### RECORDED DATA
■ ■ ■

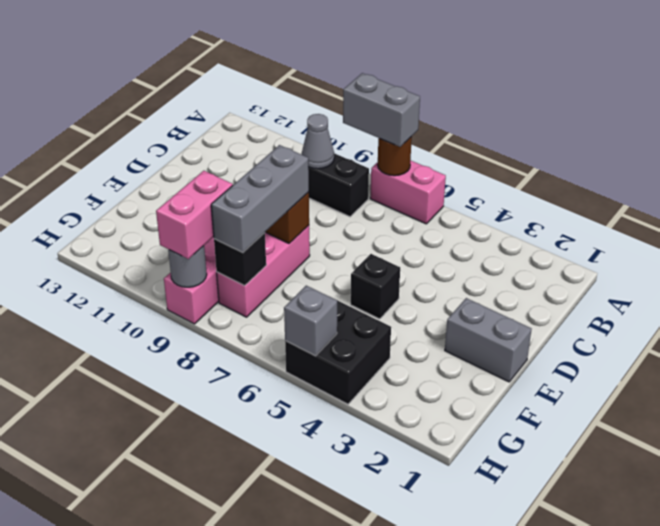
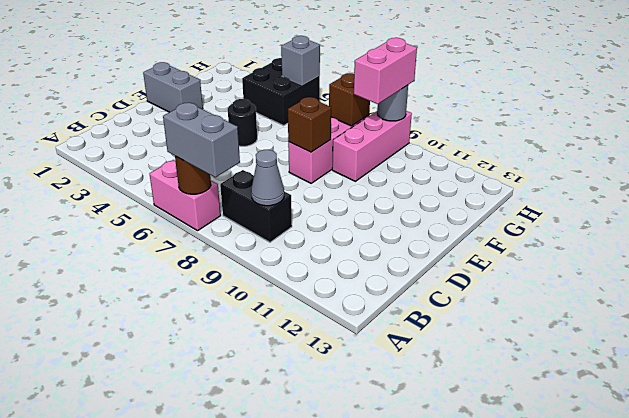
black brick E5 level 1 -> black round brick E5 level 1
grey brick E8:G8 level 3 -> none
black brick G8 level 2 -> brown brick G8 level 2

■ ■ ■

### DESCRIPTION OF THE TASK
Please copy out each line of the material that contains the string "black".

### TASK ANSWER
black brick E5 level 1 -> black round brick E5 level 1
black brick G8 level 2 -> brown brick G8 level 2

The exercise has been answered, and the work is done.